[Start of section]
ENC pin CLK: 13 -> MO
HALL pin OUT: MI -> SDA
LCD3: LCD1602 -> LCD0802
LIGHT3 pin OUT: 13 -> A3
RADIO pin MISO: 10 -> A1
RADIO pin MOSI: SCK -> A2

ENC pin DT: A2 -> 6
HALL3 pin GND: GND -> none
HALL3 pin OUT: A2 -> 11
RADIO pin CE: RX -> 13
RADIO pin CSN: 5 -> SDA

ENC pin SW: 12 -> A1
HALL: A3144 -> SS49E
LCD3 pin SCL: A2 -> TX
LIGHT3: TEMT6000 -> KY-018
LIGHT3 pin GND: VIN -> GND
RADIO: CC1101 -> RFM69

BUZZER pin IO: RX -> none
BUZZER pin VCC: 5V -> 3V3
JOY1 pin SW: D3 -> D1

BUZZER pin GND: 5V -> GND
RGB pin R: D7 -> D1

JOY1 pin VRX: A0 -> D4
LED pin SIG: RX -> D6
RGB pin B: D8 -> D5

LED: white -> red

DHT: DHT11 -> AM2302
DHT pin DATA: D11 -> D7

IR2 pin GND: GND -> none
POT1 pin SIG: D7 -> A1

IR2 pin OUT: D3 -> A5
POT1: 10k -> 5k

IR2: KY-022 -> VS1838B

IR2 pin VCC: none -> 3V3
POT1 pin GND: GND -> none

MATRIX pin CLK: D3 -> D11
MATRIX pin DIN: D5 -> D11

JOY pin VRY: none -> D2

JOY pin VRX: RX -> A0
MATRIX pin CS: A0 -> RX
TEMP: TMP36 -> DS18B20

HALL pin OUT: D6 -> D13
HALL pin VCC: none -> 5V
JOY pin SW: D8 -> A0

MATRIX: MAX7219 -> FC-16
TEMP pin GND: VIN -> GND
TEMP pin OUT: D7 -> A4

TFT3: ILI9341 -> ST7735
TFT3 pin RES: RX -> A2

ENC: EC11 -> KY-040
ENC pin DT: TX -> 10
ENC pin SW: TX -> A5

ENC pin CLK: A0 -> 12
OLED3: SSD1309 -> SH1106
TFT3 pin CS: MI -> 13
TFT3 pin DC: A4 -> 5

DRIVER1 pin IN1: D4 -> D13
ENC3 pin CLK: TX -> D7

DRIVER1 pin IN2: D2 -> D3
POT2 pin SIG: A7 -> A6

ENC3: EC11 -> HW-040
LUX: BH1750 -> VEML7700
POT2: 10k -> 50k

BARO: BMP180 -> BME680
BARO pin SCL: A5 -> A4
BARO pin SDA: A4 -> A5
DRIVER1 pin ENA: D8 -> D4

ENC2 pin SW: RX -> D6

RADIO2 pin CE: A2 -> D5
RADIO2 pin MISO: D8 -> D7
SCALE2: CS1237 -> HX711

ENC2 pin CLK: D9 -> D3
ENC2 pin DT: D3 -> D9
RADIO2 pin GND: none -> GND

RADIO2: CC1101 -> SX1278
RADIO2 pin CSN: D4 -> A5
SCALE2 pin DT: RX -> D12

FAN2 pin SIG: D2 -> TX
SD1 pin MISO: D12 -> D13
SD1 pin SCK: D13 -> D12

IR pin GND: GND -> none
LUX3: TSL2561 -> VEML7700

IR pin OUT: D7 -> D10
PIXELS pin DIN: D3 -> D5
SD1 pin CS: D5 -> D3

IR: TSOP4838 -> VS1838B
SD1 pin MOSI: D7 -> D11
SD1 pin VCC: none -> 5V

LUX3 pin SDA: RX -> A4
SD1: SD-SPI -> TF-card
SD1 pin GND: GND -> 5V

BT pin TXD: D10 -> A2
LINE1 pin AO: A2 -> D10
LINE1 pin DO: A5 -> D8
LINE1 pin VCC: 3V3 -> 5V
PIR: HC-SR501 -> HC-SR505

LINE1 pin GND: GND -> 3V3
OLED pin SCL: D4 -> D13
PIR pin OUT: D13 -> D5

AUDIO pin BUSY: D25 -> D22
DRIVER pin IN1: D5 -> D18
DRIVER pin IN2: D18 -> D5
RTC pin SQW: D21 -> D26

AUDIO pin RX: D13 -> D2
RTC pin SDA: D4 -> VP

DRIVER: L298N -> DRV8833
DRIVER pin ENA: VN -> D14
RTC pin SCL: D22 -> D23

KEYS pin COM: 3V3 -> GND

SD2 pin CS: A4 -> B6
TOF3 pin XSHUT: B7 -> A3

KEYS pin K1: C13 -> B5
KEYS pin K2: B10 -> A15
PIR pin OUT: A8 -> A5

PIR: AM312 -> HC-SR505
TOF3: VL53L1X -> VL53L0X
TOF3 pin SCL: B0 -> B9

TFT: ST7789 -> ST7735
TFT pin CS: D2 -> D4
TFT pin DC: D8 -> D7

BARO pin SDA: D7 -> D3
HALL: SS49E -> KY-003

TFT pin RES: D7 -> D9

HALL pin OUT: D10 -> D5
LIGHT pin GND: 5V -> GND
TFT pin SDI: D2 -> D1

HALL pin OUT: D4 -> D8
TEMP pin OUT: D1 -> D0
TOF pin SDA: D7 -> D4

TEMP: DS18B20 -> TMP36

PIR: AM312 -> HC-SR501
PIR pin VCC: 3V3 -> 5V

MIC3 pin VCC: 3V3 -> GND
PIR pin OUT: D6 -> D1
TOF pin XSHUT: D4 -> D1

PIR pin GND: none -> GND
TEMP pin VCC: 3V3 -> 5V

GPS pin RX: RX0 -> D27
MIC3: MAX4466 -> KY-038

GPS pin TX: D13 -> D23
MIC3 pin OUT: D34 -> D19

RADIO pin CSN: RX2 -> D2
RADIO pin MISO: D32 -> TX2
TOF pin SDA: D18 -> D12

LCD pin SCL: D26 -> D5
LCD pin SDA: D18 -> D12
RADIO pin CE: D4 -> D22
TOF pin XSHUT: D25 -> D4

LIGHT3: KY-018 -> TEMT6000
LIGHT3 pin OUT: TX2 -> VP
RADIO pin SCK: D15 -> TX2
[End of section]
[Your task] Reproduce the material exactly. Every line must match.

[Written solution]
ENC pin CLK: 13 -> MO
HALL pin OUT: MI -> SDA
LCD3: LCD1602 -> LCD0802
LIGHT3 pin OUT: 13 -> A3
RADIO pin MISO: 10 -> A1
RADIO pin MOSI: SCK -> A2

ENC pin DT: A2 -> 6
HALL3 pin GND: GND -> none
HALL3 pin OUT: A2 -> 11
RADIO pin CE: RX -> 13
RADIO pin CSN: 5 -> SDA

ENC pin SW: 12 -> A1
HALL: A3144 -> SS49E
LCD3 pin SCL: A2 -> TX
LIGHT3: TEMT6000 -> KY-018
LIGHT3 pin GND: VIN -> GND
RADIO: CC1101 -> RFM69

BUZZER pin IO: RX -> none
BUZZER pin VCC: 5V -> 3V3
JOY1 pin SW: D3 -> D1

BUZZER pin GND: 5V -> GND
RGB pin R: D7 -> D1

JOY1 pin VRX: A0 -> D4
LED pin SIG: RX -> D6
RGB pin B: D8 -> D5

LED: white -> red

DHT: DHT11 -> AM2302
DHT pin DATA: D11 -> D7

IR2 pin GND: GND -> none
POT1 pin SIG: D7 -> A1

IR2 pin OUT: D3 -> A5
POT1: 10k -> 5k

IR2: KY-022 -> VS1838B

IR2 pin VCC: none -> 3V3
POT1 pin GND: GND -> none

MATRIX pin CLK: D3 -> D11
MATRIX pin DIN: D5 -> D11

JOY pin VRY: none -> D2

JOY pin VRX: RX -> A0
MATRIX pin CS: A0 -> RX
TEMP: TMP36 -> DS18B20

HALL pin OUT: D6 -> D13
HALL pin VCC: none -> 5V
JOY pin SW: D8 -> A0

MATRIX: MAX7219 -> FC-16
TEMP pin GND: VIN -> GND
TEMP pin OUT: D7 -> A4

TFT3: ILI9341 -> ST7735
TFT3 pin RES: RX -> A2

ENC: EC11 -> KY-040
ENC pin DT: TX -> 10
ENC pin SW: TX -> A5

ENC pin CLK: A0 -> 12
OLED3: SSD1309 -> SH1106
TFT3 pin CS: MI -> 13
TFT3 pin DC: A4 -> 5

DRIVER1 pin IN1: D4 -> D13
ENC3 pin CLK: TX -> D7

DRIVER1 pin IN2: D2 -> D3
POT2 pin SIG: A7 -> A6

ENC3: EC11 -> HW-040
LUX: BH1750 -> VEML7700
POT2: 10k -> 50k

BARO: BMP180 -> BME680
BARO pin SCL: A5 -> A4
BARO pin SDA: A4 -> A5
DRIVER1 pin ENA: D8 -> D4

ENC2 pin SW: RX -> D6

RADIO2 pin CE: A2 -> D5
RADIO2 pin MISO: D8 -> D7
SCALE2: CS1237 -> HX711

ENC2 pin CLK: D9 -> D3
ENC2 pin DT: D3 -> D9
RADIO2 pin GND: none -> GND

RADIO2: CC1101 -> SX1278
RADIO2 pin CSN: D4 -> A5
SCALE2 pin DT: RX -> D12

FAN2 pin SIG: D2 -> TX
SD1 pin MISO: D12 -> D13
SD1 pin SCK: D13 -> D12

IR pin GND: GND -> none
LUX3: TSL2561 -> VEML7700

IR pin OUT: D7 -> D10
PIXELS pin DIN: D3 -> D5
SD1 pin CS: D5 -> D3

IR: TSOP4838 -> VS1838B
SD1 pin MOSI: D7 -> D11
SD1 pin VCC: none -> 5V

LUX3 pin SDA: RX -> A4
SD1: SD-SPI -> TF-card
SD1 pin GND: GND -> 5V

BT pin TXD: D10 -> A2
LINE1 pin AO: A2 -> D10
LINE1 pin DO: A5 -> D8
LINE1 pin VCC: 3V3 -> 5V
PIR: HC-SR501 -> HC-SR505

LINE1 pin GND: GND -> 3V3
OLED pin SCL: D4 -> D13
PIR pin OUT: D13 -> D5

AUDIO pin BUSY: D25 -> D22
DRIVER pin IN1: D5 -> D18
DRIVER pin IN2: D18 -> D5
RTC pin SQW: D21 -> D26

AUDIO pin RX: D13 -> D2
RTC pin SDA: D4 -> VP

DRIVER: L298N -> DRV8833
DRIVER pin ENA: VN -> D14
RTC pin SCL: D22 -> D23

KEYS pin COM: 3V3 -> GND

SD2 pin CS: A4 -> B6
TOF3 pin XSHUT: B7 -> A3

KEYS pin K1: C13 -> B5
KEYS pin K2: B10 -> A15
PIR pin OUT: A8 -> A5

PIR: AM312 -> HC-SR505
TOF3: VL53L1X -> VL53L0X
TOF3 pin SCL: B0 -> B9

TFT: ST7789 -> ST7735
TFT pin CS: D2 -> D4
TFT pin DC: D8 -> D7

BARO pin SDA: D7 -> D3
HALL: SS49E -> KY-003

TFT pin RES: D7 -> D9

HALL pin OUT: D10 -> D5
LIGHT pin GND: 5V -> GND
TFT pin SDI: D2 -> D1

HALL pin OUT: D4 -> D8
TEMP pin OUT: D1 -> D0
TOF pin SDA: D7 -> D4

TEMP: DS18B20 -> TMP36

PIR: AM312 -> HC-SR501
PIR pin VCC: 3V3 -> 5V

MIC3 pin VCC: 3V3 -> GND
PIR pin OUT: D6 -> D1
TOF pin XSHUT: D4 -> D1

PIR pin GND: none -> GND
TEMP pin VCC: 3V3 -> 5V

GPS pin RX: RX0 -> D27
MIC3: MAX4466 -> KY-038

GPS pin TX: D13 -> D23
MIC3 pin OUT: D34 -> D19

RADIO pin CSN: RX2 -> D2
RADIO pin MISO: D32 -> TX2
TOF pin SDA: D18 -> D12

LCD pin SCL: D26 -> D5
LCD pin SDA: D18 -> D12
RADIO pin CE: D4 -> D22
TOF pin XSHUT: D25 -> D4

LIGHT3: KY-018 -> TEMT6000
LIGHT3 pin OUT: TX2 -> VP
RADIO pin SCK: D15 -> TX2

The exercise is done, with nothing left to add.